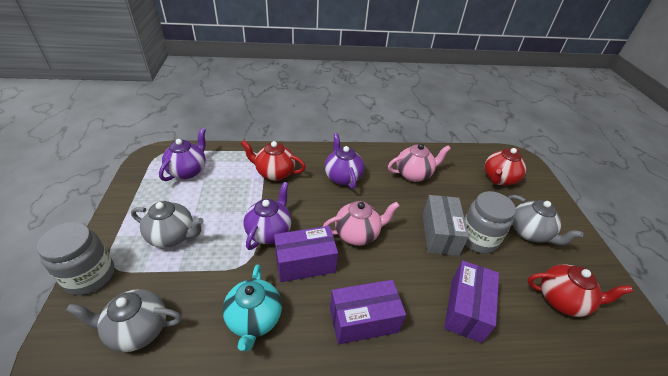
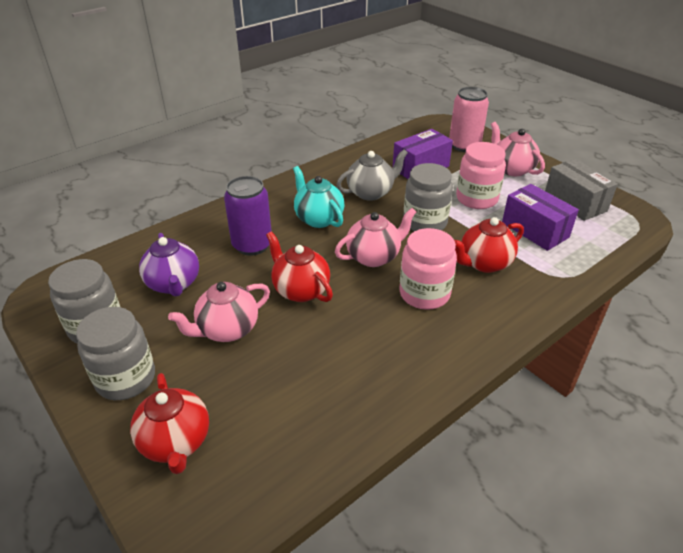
grey jar: 2 -> 3
grey teapot: 3 -> 1
pink can: 0 -> 1
pink jar: 0 -> 2
pink teapot: 2 -> 3
purple box: 3 -> 2
purple can: 0 -> 1
purple teapot: 3 -> 1

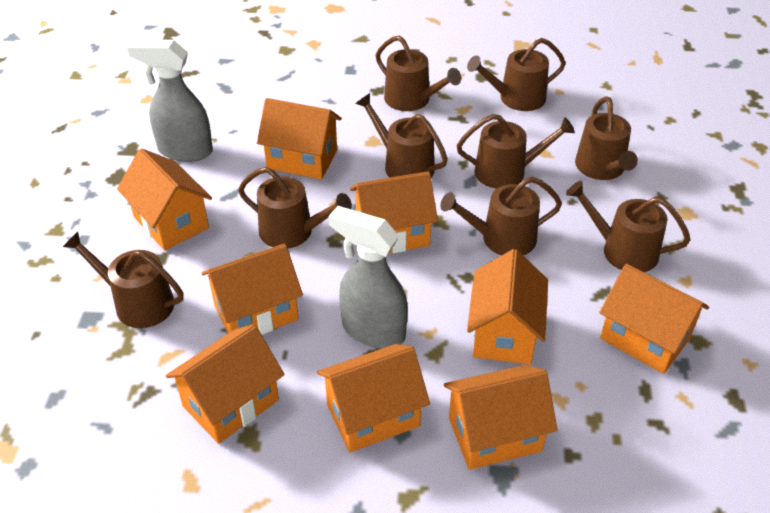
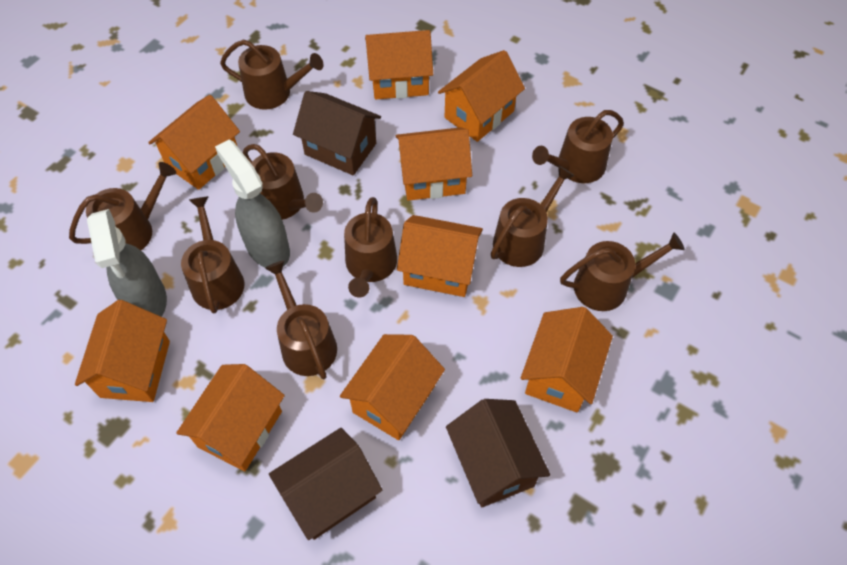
brown house: 0 -> 3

■ Task item ■
Would you reproduce the listing above in full and exactly, without its pictures?

■ Result below ■
grey jar: 2 -> 3
grey teapot: 3 -> 1
pink can: 0 -> 1
pink jar: 0 -> 2
pink teapot: 2 -> 3
purple box: 3 -> 2
purple can: 0 -> 1
purple teapot: 3 -> 1

brown house: 0 -> 3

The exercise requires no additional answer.